» Problem
An exact reproduction of the records is required, with all pictures omitted.
──────────
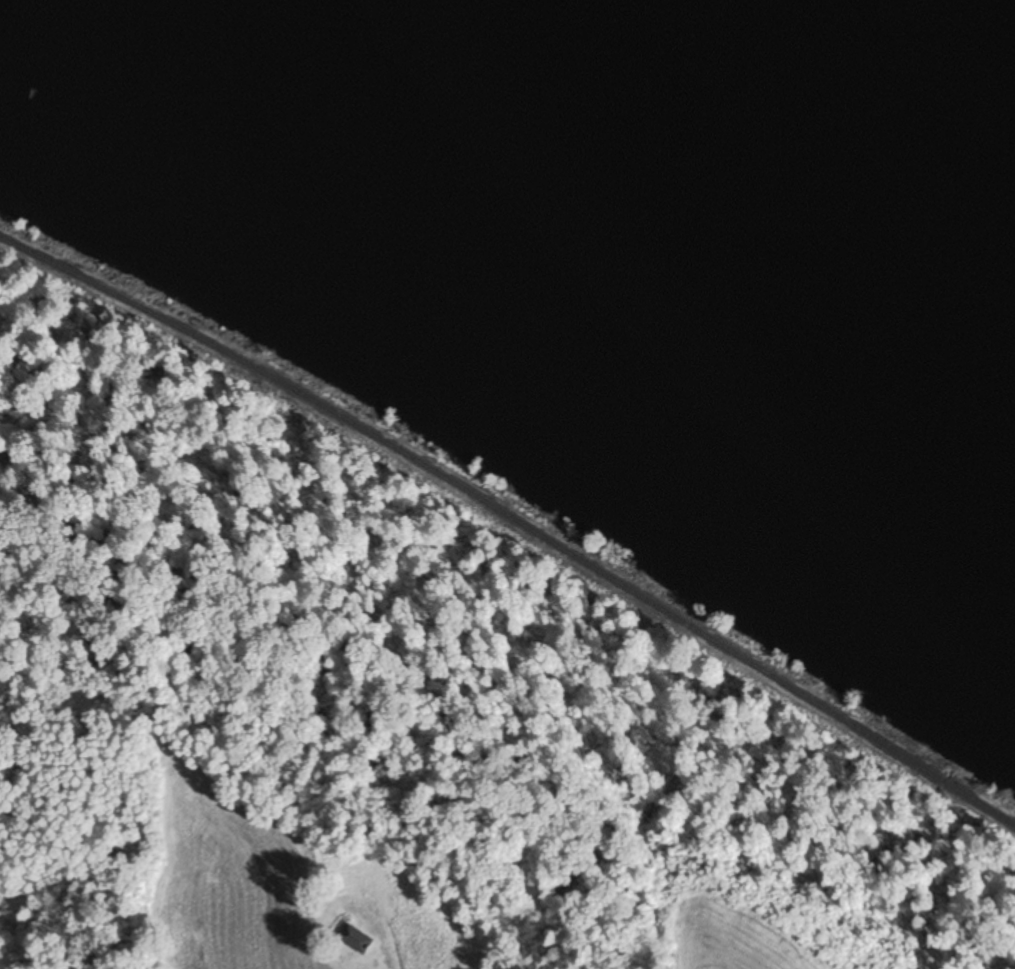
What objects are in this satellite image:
railway: (513, 520)
building: (357, 939)

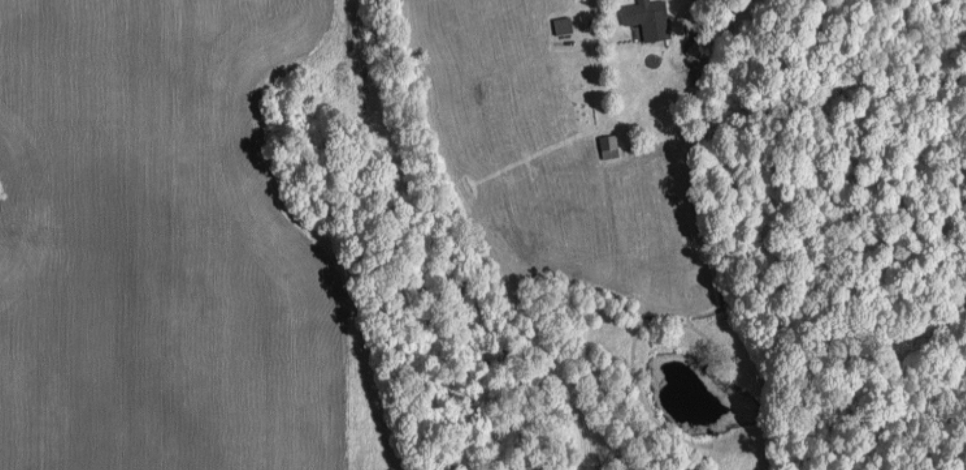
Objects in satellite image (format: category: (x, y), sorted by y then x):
road: (588, 11)
building: (650, 17)
building: (565, 23)
building: (611, 145)

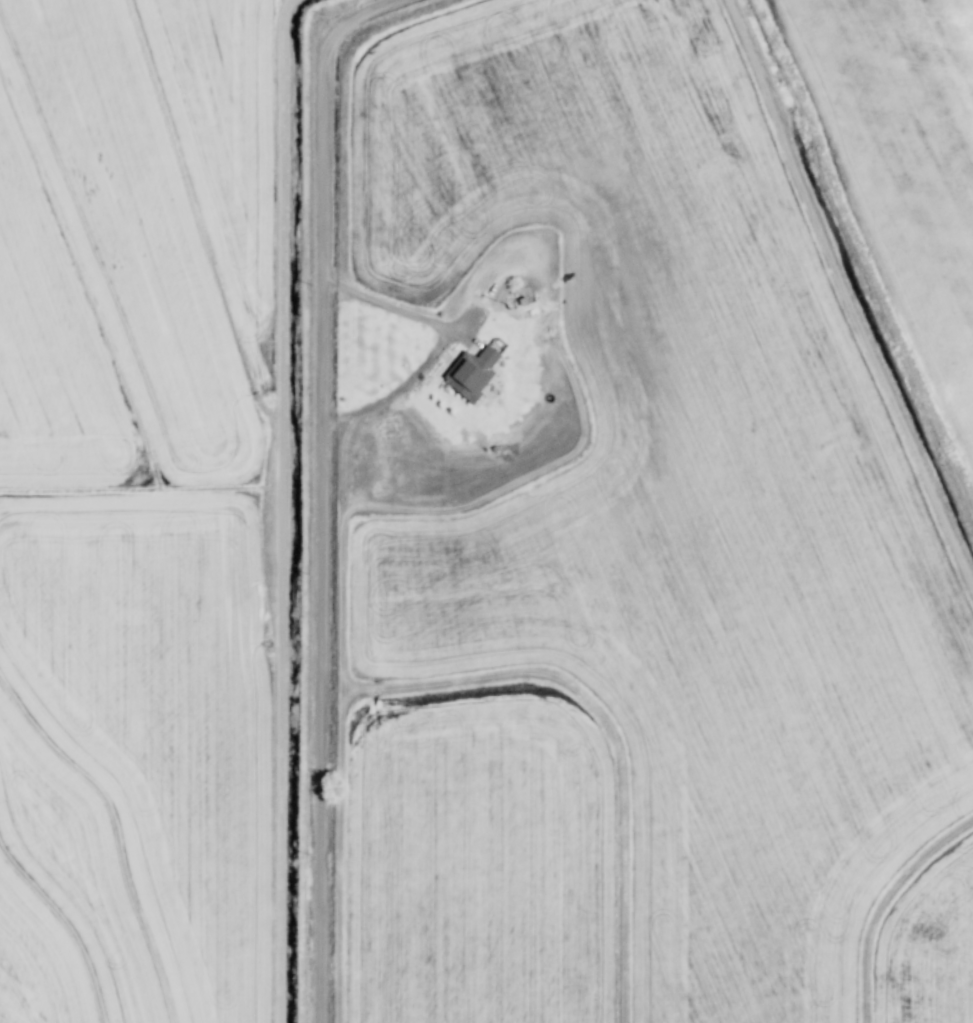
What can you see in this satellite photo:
road: (448, 333)
building: (474, 373)
road: (307, 491)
──────────
» Exercise response
What objects are in this satellite image:
railway: (513, 520)
building: (357, 939)

Objects in satellite image (format: category: (x, y), sorted by y then x):
road: (588, 11)
building: (650, 17)
building: (565, 23)
building: (611, 145)

What can you see in this satellite photo:
road: (448, 333)
building: (474, 373)
road: (307, 491)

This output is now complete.